Work task: Your task is to find every line of the data that holds the string "brown" and copy it.
####
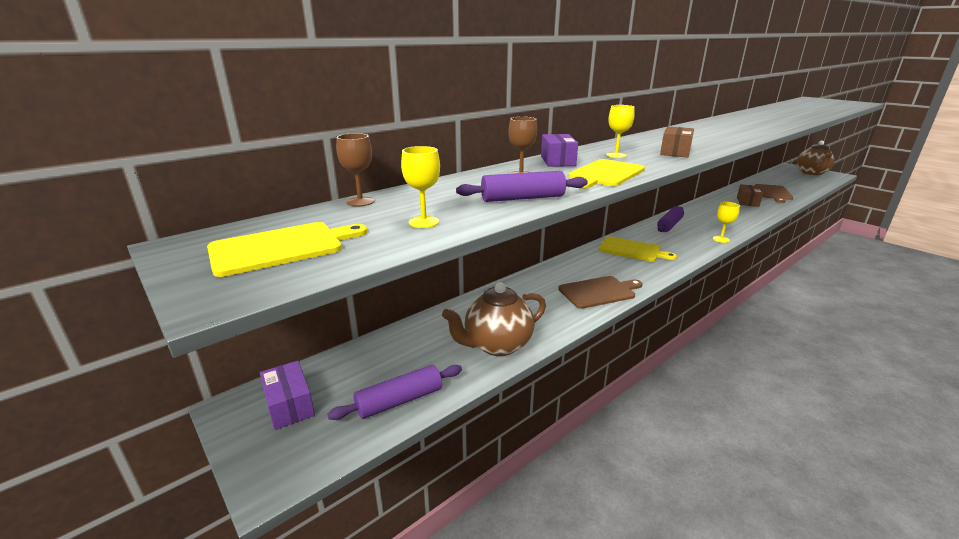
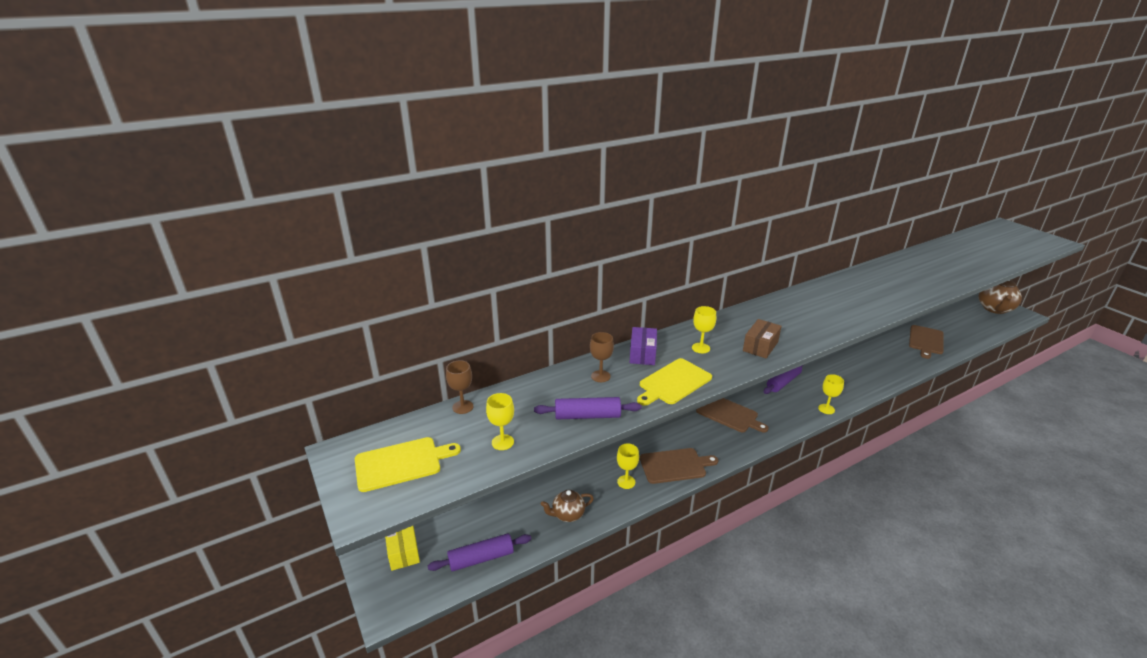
camera: 10 degrees right, 5 degrees up
(289, 405) = (403, 550): purple box -> yellow box
(497, 345) = (567, 515): brown teapot -> brown teapot, size x0.58
(552, 310) = (626, 482): none -> yellow goblet
(632, 250) = (729, 414): yellow cutting board -> brown cutting board
(747, 202) = (887, 353): brown box -> none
####
Reply to the task:
(497, 345) = (567, 515): brown teapot -> brown teapot, size x0.58
(632, 250) = (729, 414): yellow cutting board -> brown cutting board
(747, 202) = (887, 353): brown box -> none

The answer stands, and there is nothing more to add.